*What the task asks*. If a line in the data below holds the word "pink", copy it.

Start of Data extract

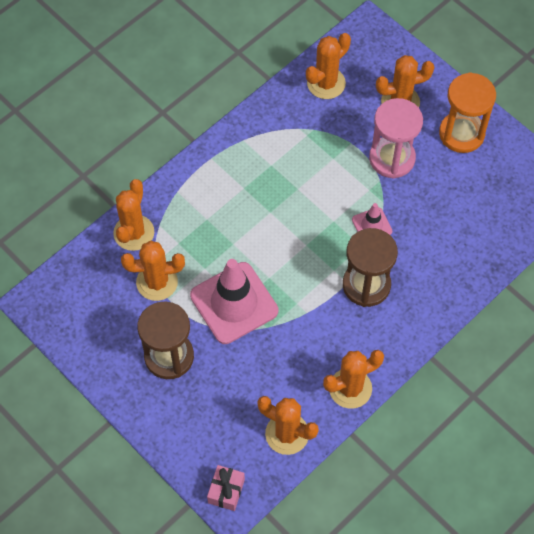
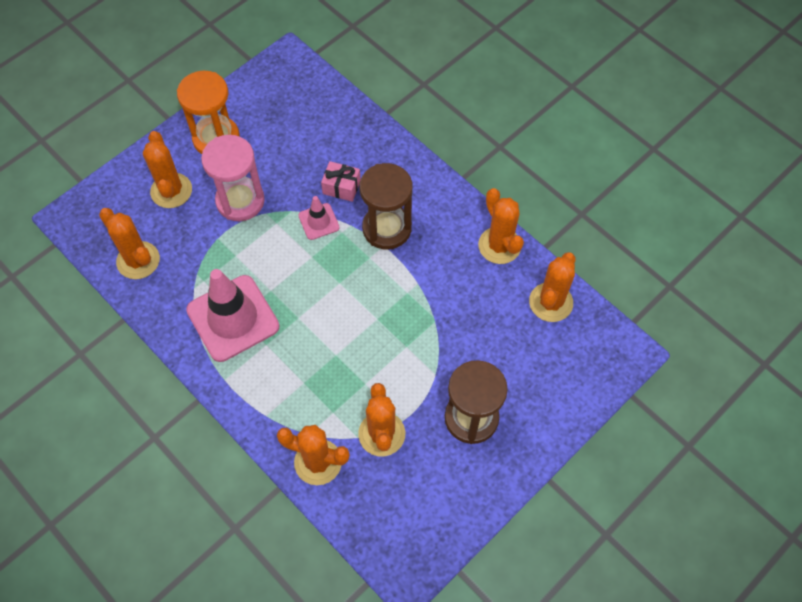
camera: 90 degrees left, 0 degrees up
(226, 491) = (615, 358): pink gift -> pink gift (341, 187)
(234, 303) = (407, 353): pink traffic cone -> pink traffic cone (233, 318)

End of Data extract

*Answer box*.
(226, 491) = (615, 358): pink gift -> pink gift (341, 187)
(234, 303) = (407, 353): pink traffic cone -> pink traffic cone (233, 318)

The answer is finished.